Task to carry out
Scan the records that follow, and whenever a line has the word "none", copy it.

Extracted entries
------------------------------------

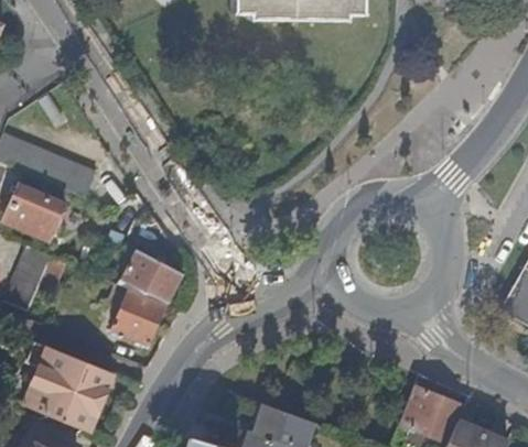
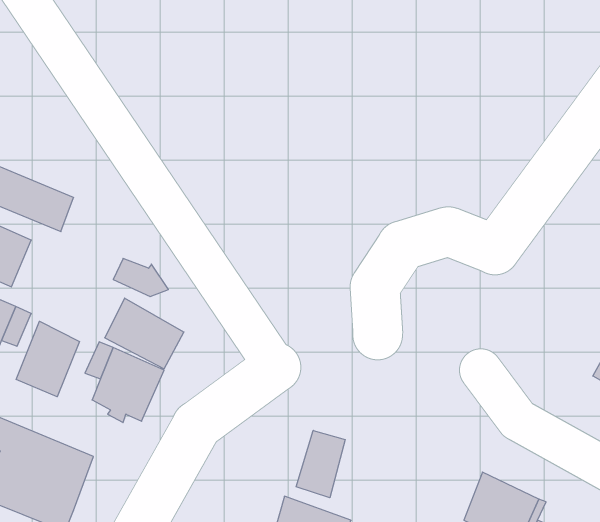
building: none -> [16,321,79,397]
building: none -> [296,430,345,498]

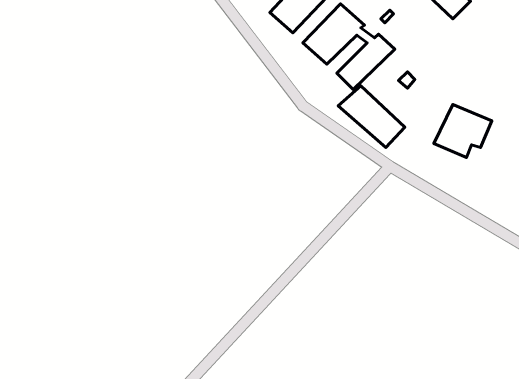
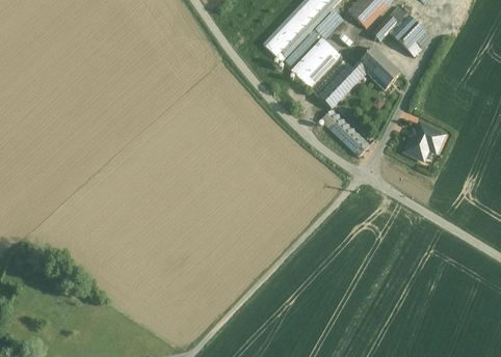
building: none -> [355,47,401,90]

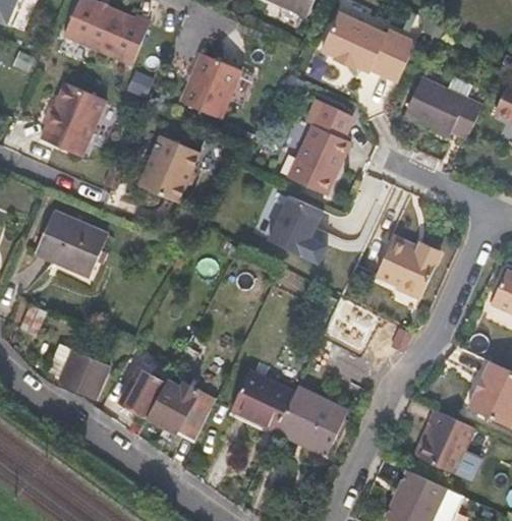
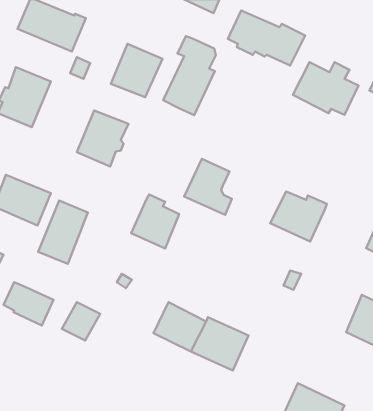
building: [286,98,350,194] -> [163,36,216,115]
building: none -> [131,194,179,248]
building: none -> [38,200,88,264]
building: [148,382,215,442] -> none
building: [417,409,474,475] -> none

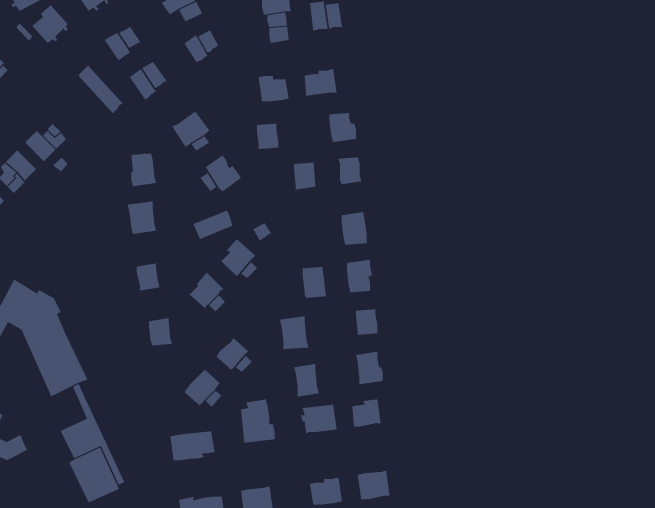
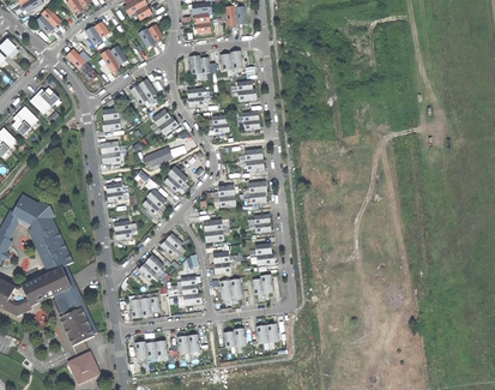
building: none -> [22,266,72,307]

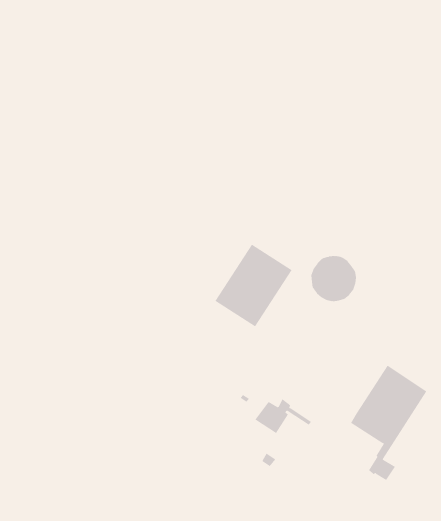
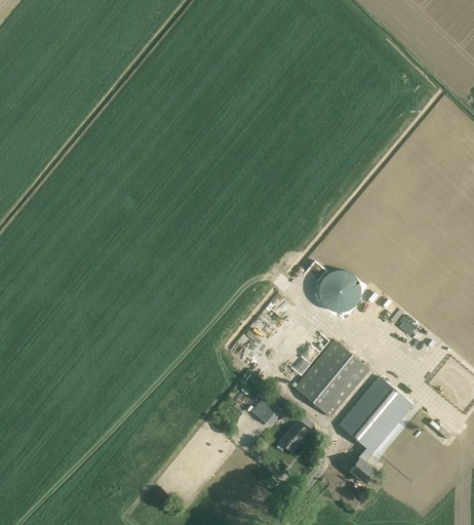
building: [214,244,293,327] -> [294,339,369,416]
building: none -> [279,421,309,452]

------------------------------------

Answer section
building: none -> [16,321,79,397]
building: none -> [296,430,345,498]
building: none -> [355,47,401,90]
building: none -> [131,194,179,248]
building: none -> [38,200,88,264]
building: [148,382,215,442] -> none
building: [417,409,474,475] -> none
building: none -> [22,266,72,307]
building: none -> [279,421,309,452]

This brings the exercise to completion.